### THE PROBLEM
Using the records below, transcribe word for word the stretch from the line that contains "(520, 369) = (427, 307): brown" through the line that contains "(738, 390) = (662, 355): green", both end lines included, and nothing else.

### DATA SHOWN
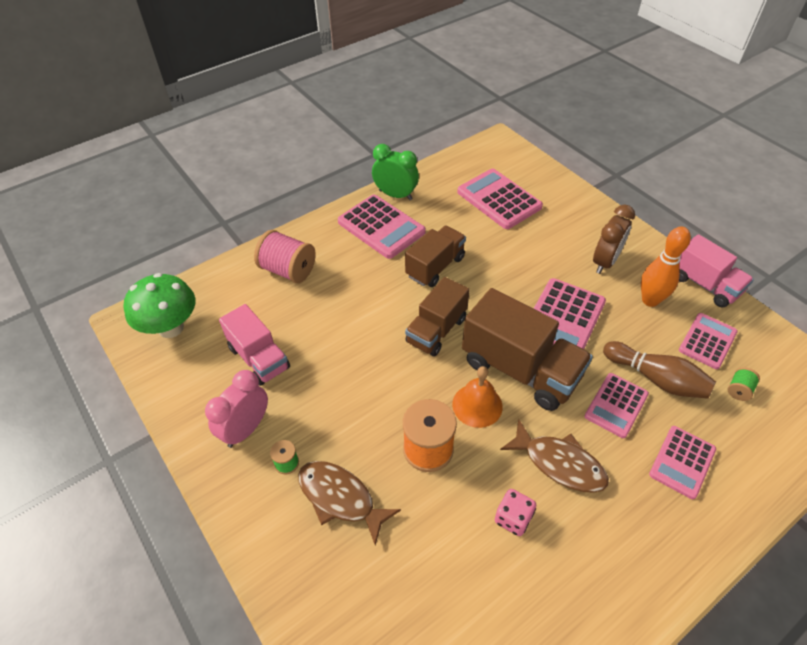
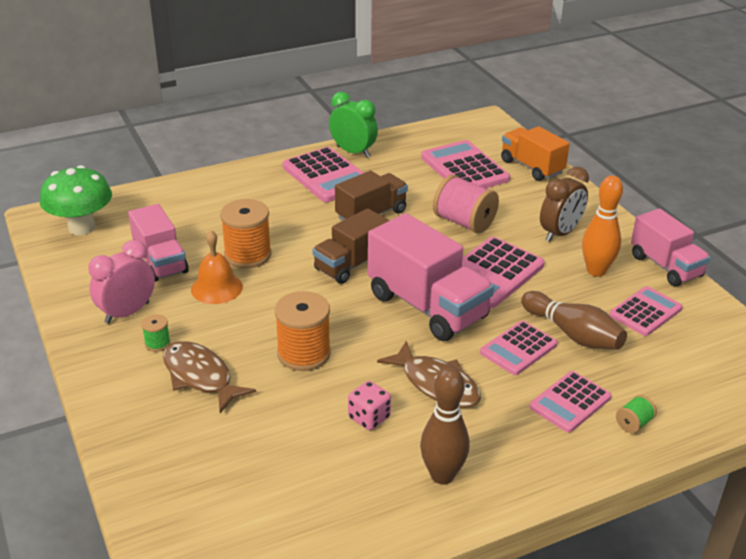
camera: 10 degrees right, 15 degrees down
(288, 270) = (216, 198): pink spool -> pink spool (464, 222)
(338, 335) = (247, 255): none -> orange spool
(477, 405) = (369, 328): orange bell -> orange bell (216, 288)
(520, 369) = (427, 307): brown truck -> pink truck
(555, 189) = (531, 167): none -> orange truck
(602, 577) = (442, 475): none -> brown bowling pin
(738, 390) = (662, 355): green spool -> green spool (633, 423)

---

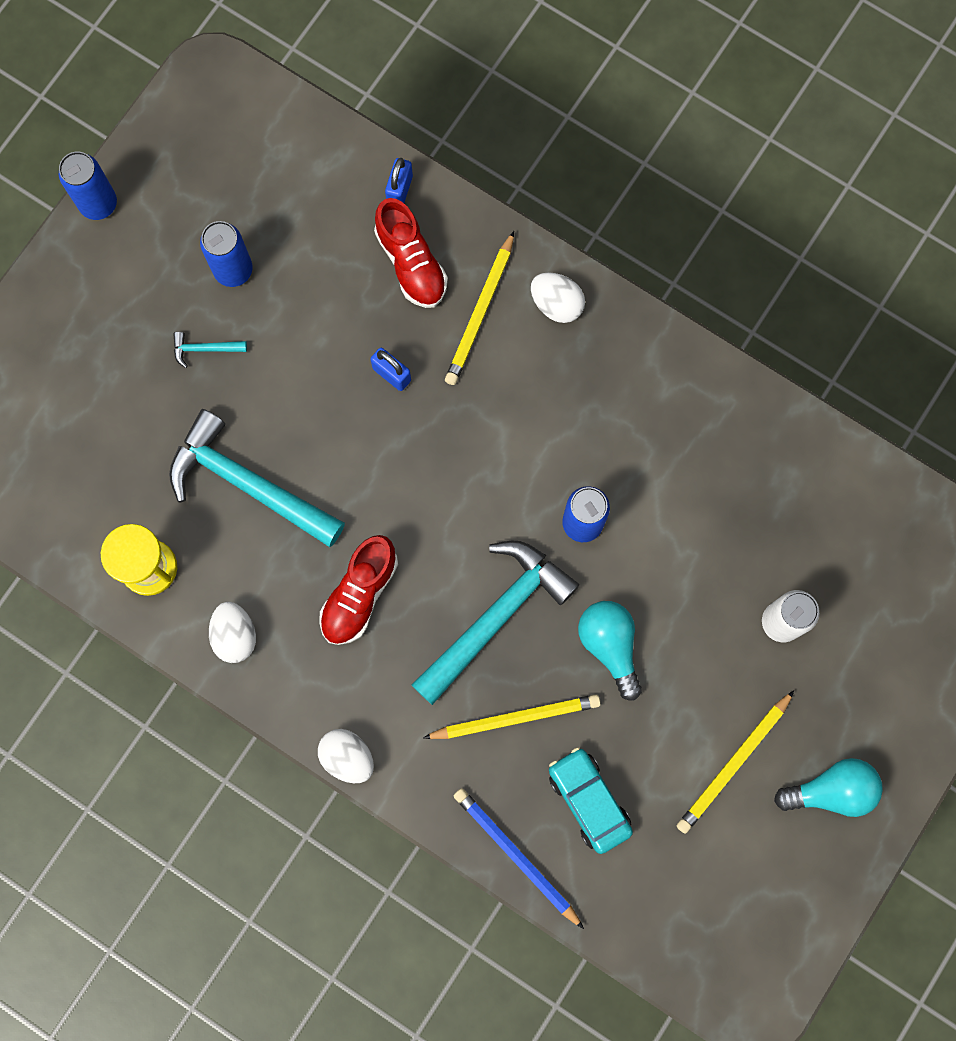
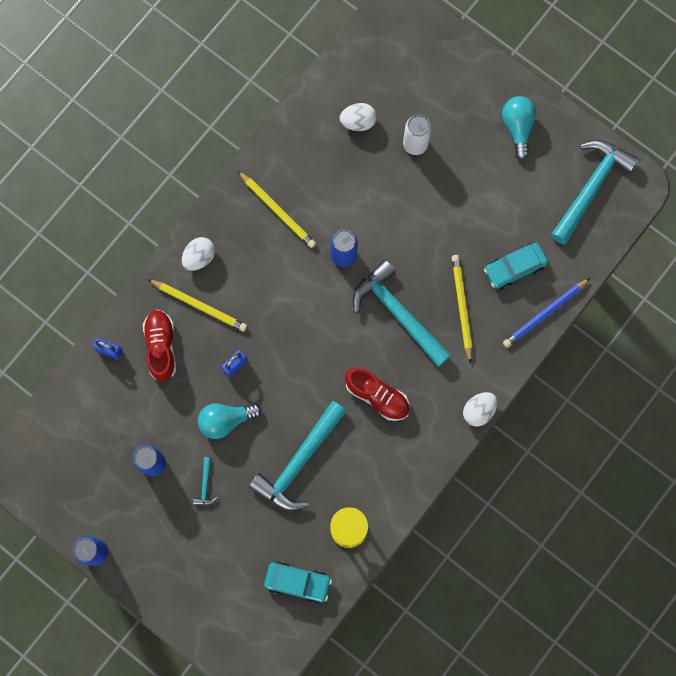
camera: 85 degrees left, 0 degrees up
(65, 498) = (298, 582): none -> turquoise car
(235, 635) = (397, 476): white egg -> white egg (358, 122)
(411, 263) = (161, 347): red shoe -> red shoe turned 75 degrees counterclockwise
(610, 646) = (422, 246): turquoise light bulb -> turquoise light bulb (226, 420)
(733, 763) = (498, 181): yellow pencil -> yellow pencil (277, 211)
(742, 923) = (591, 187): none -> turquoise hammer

### ANSWER AREA
(520, 369) = (427, 307): brown truck -> pink truck
(555, 189) = (531, 167): none -> orange truck
(602, 577) = (442, 475): none -> brown bowling pin
(738, 390) = (662, 355): green spool -> green spool (633, 423)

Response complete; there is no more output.